(Dataset entries)

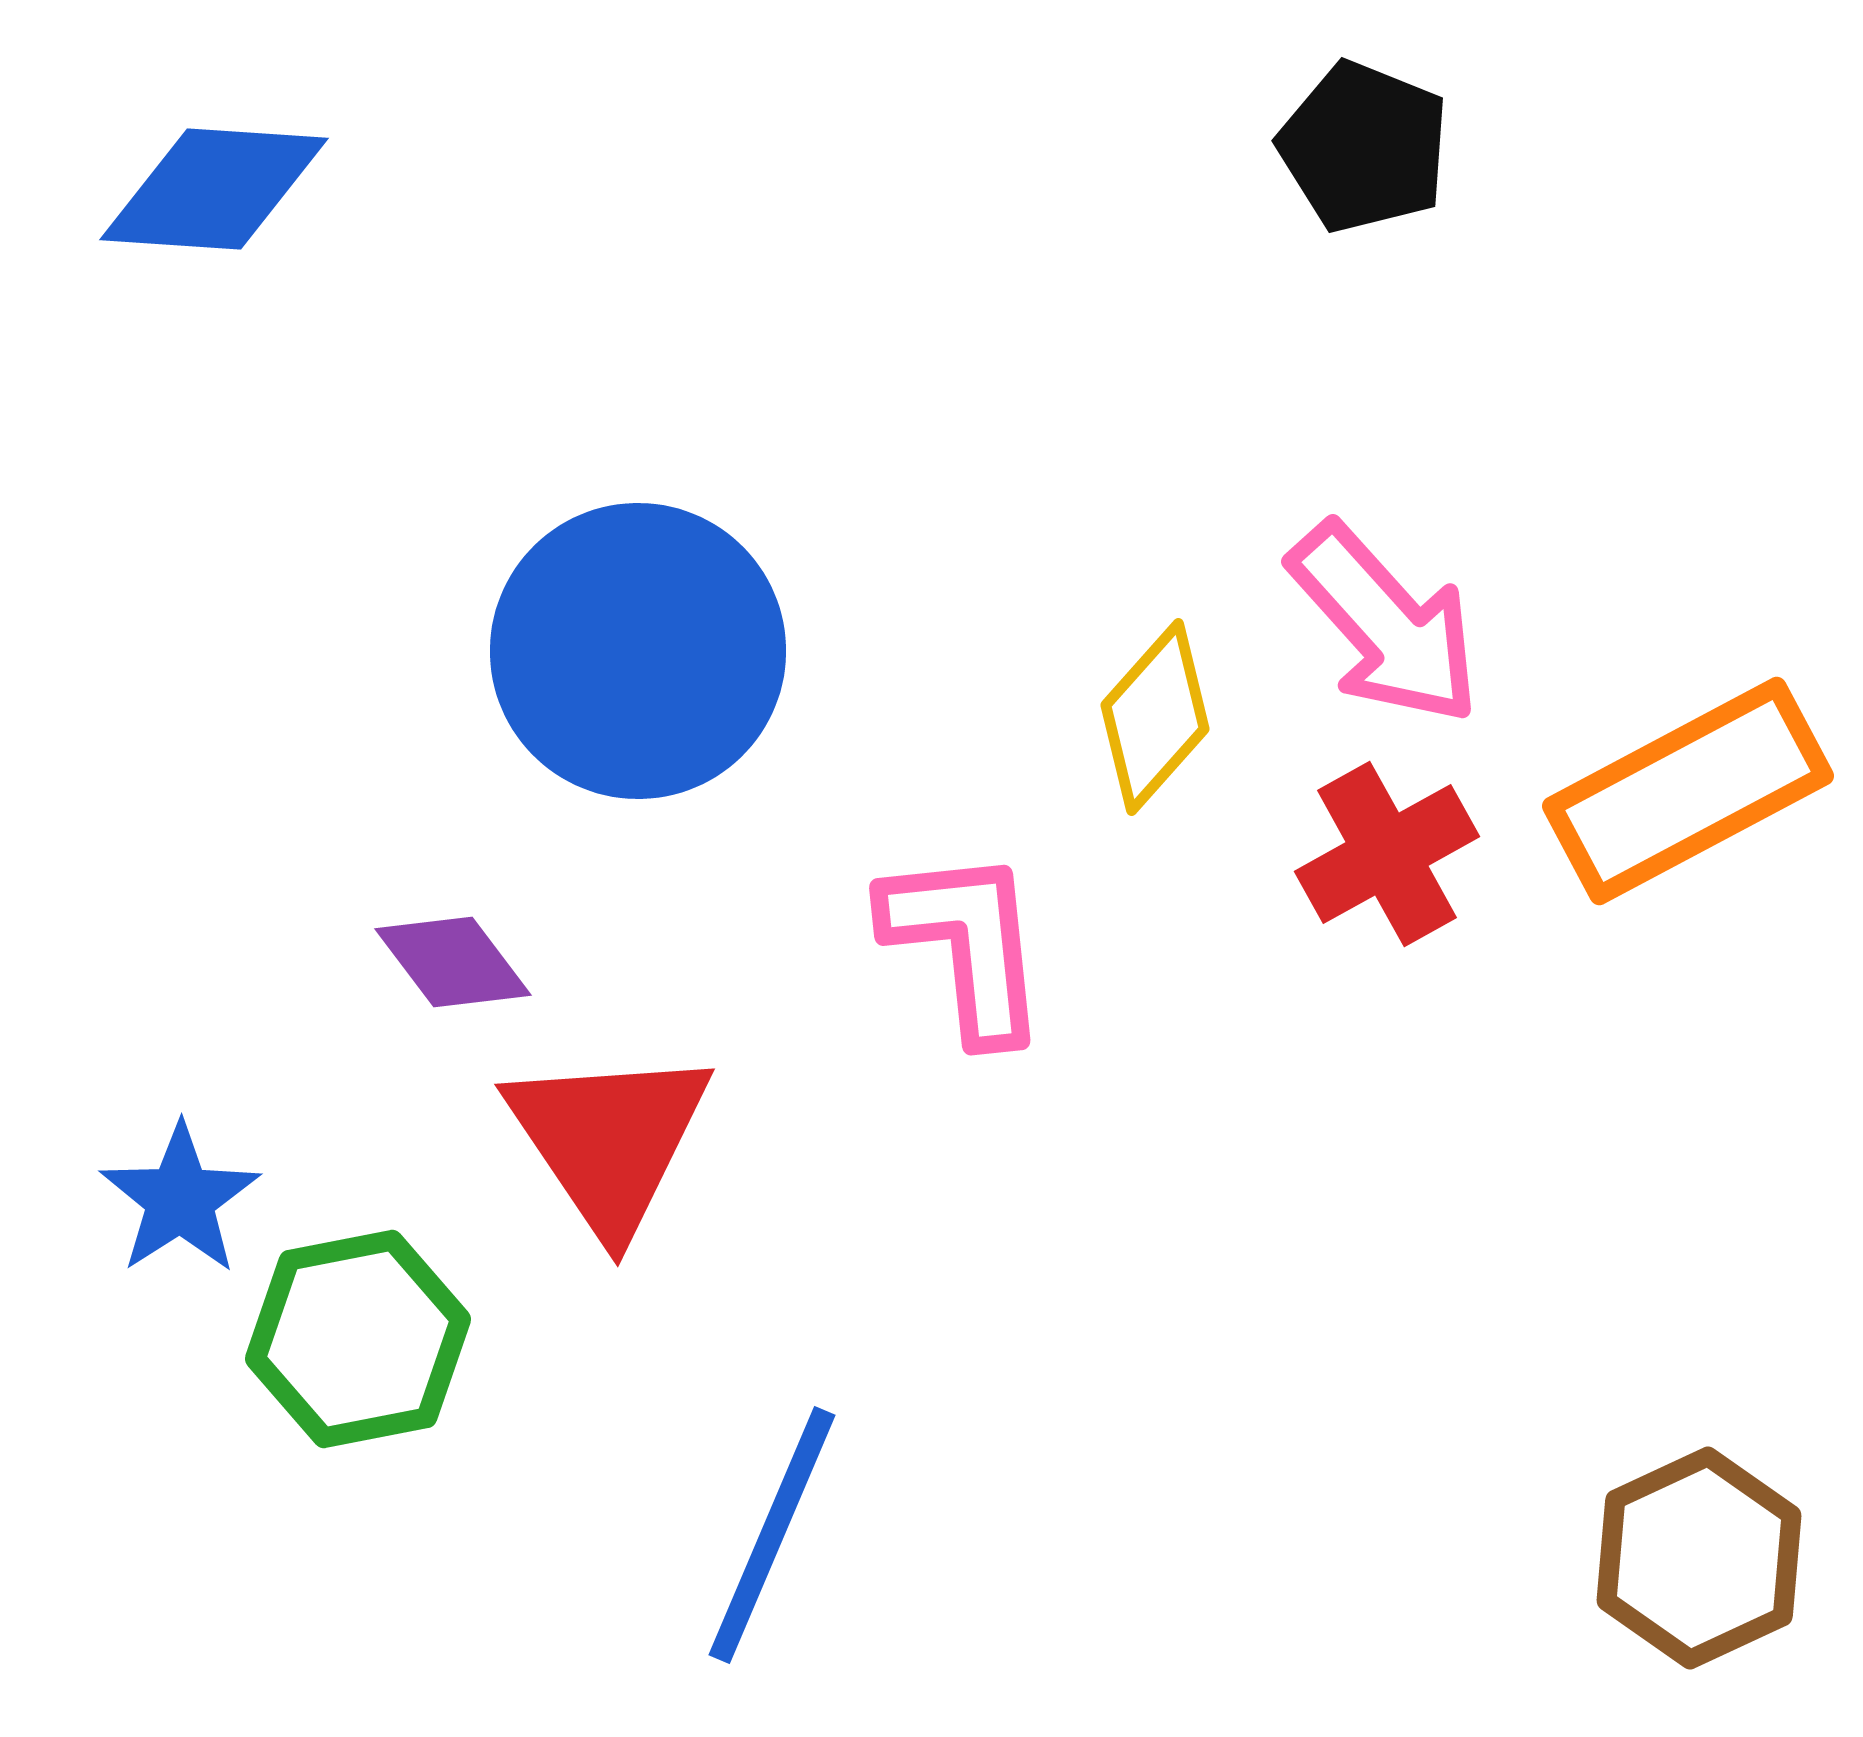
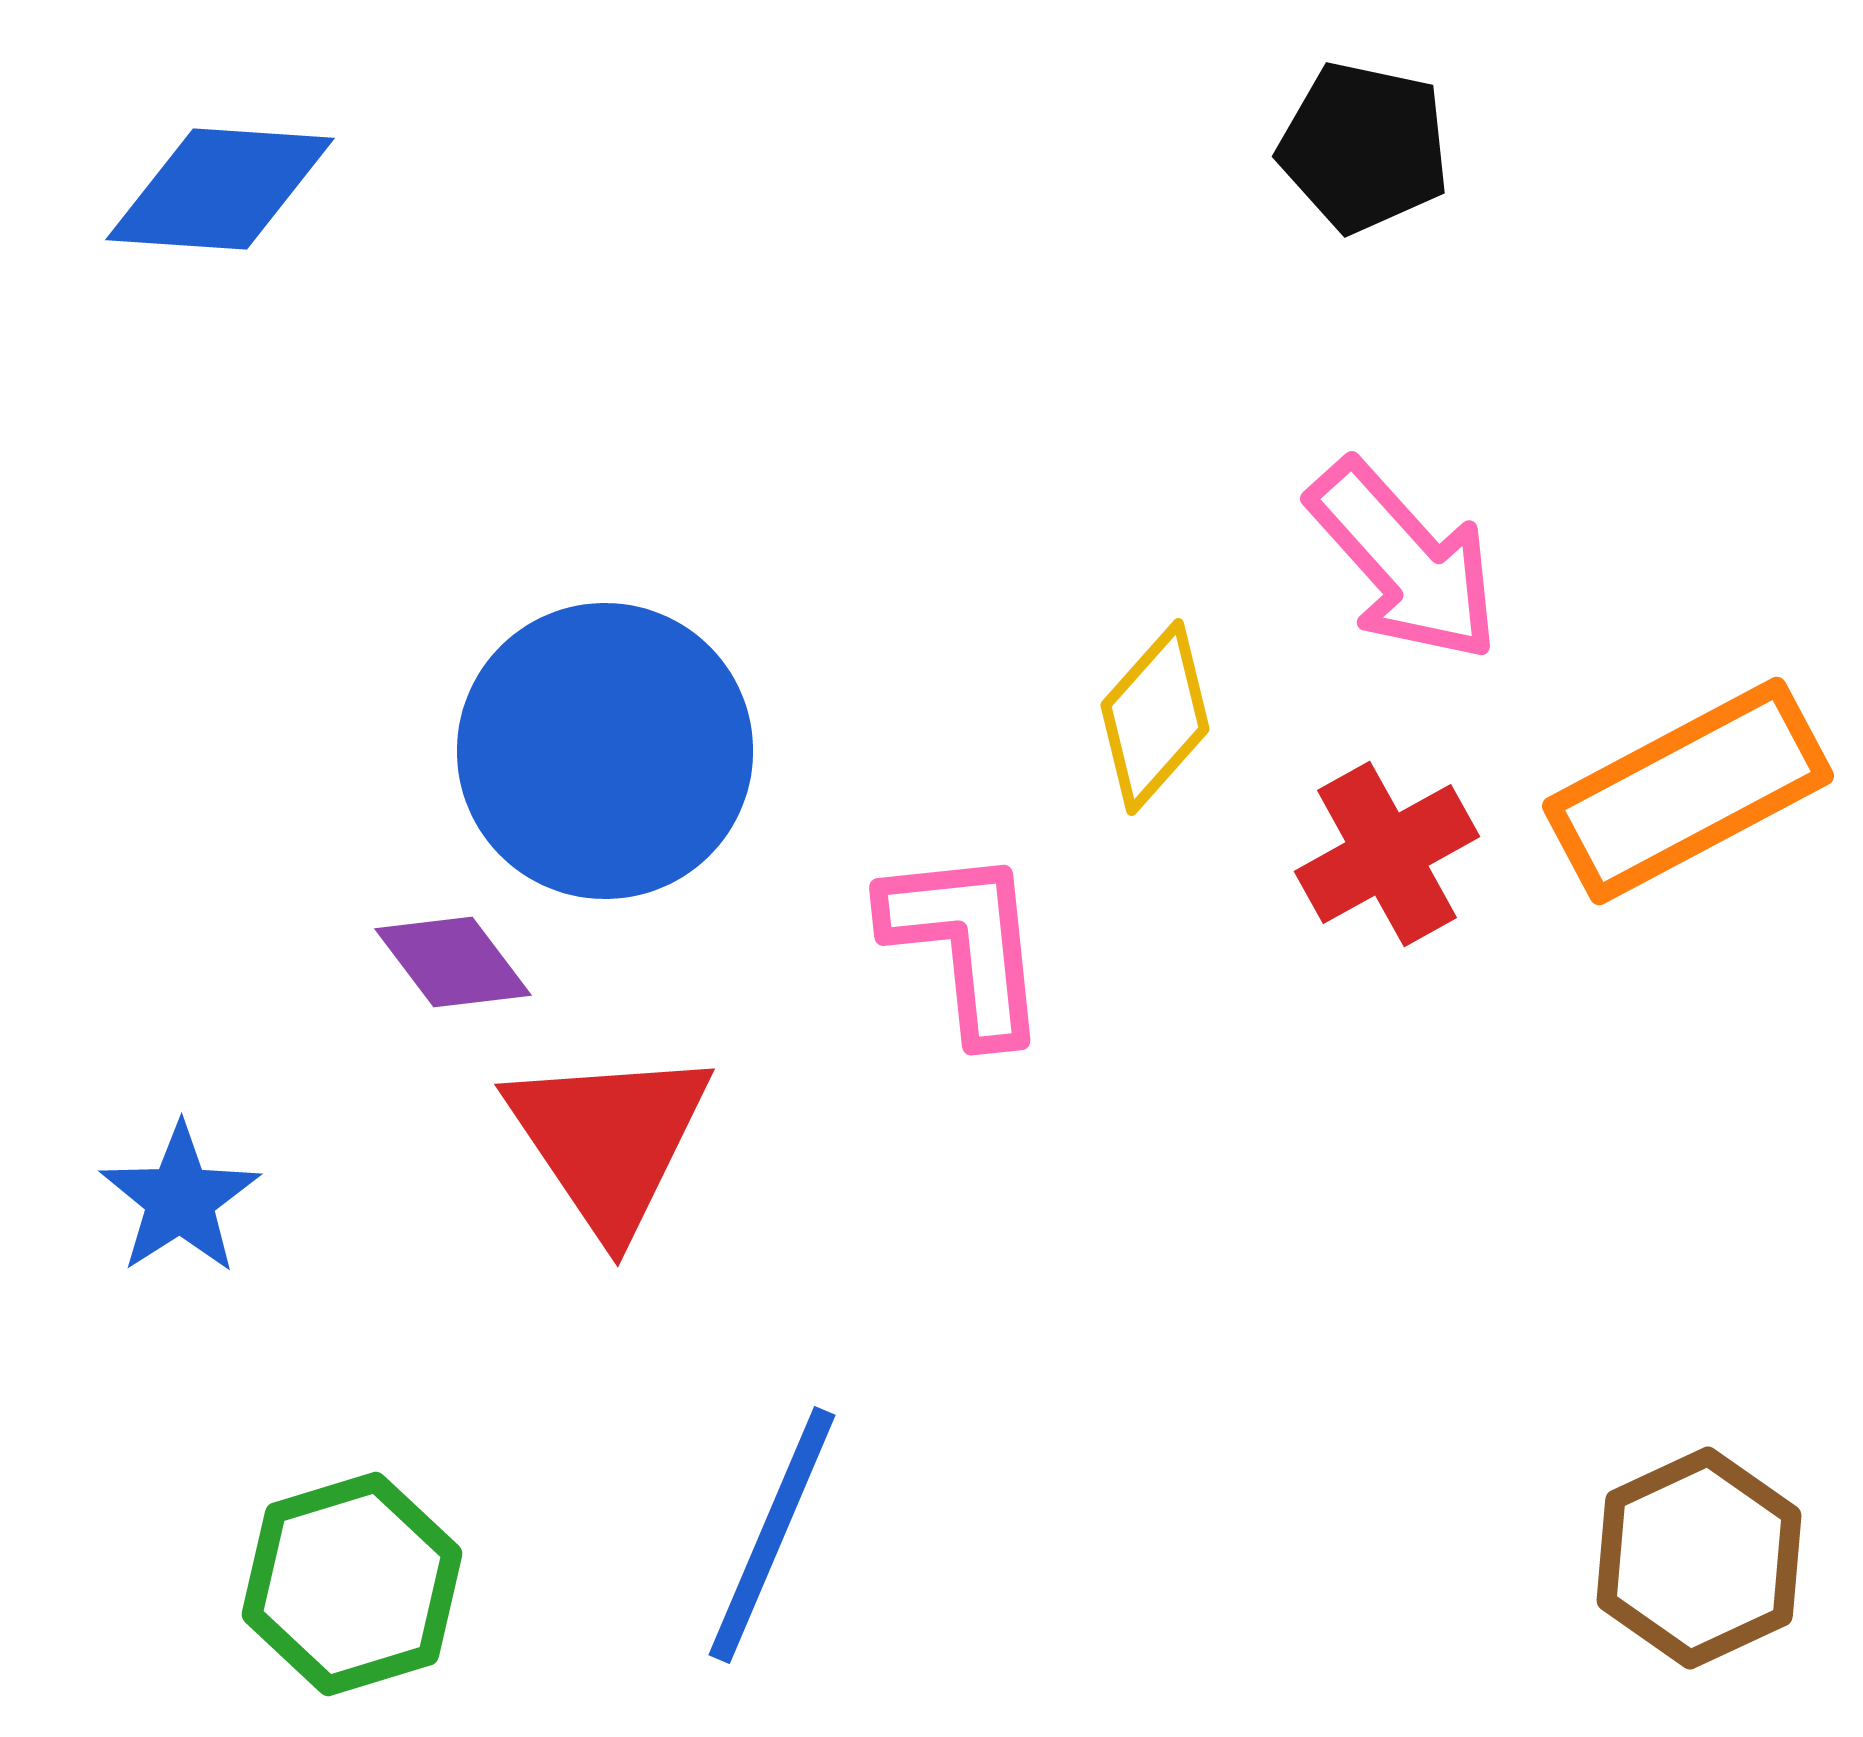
black pentagon: rotated 10 degrees counterclockwise
blue diamond: moved 6 px right
pink arrow: moved 19 px right, 63 px up
blue circle: moved 33 px left, 100 px down
green hexagon: moved 6 px left, 245 px down; rotated 6 degrees counterclockwise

PROBLEM STATEMENT.
Rewrite the lines of every item above with "moved" changed to "shifted" throughout and nothing else altered. Leave the pictures out of your answer.

SOLUTION BELOW.
black pentagon: rotated 10 degrees counterclockwise
blue diamond: shifted 6 px right
pink arrow: shifted 19 px right, 63 px up
blue circle: shifted 33 px left, 100 px down
green hexagon: shifted 6 px left, 245 px down; rotated 6 degrees counterclockwise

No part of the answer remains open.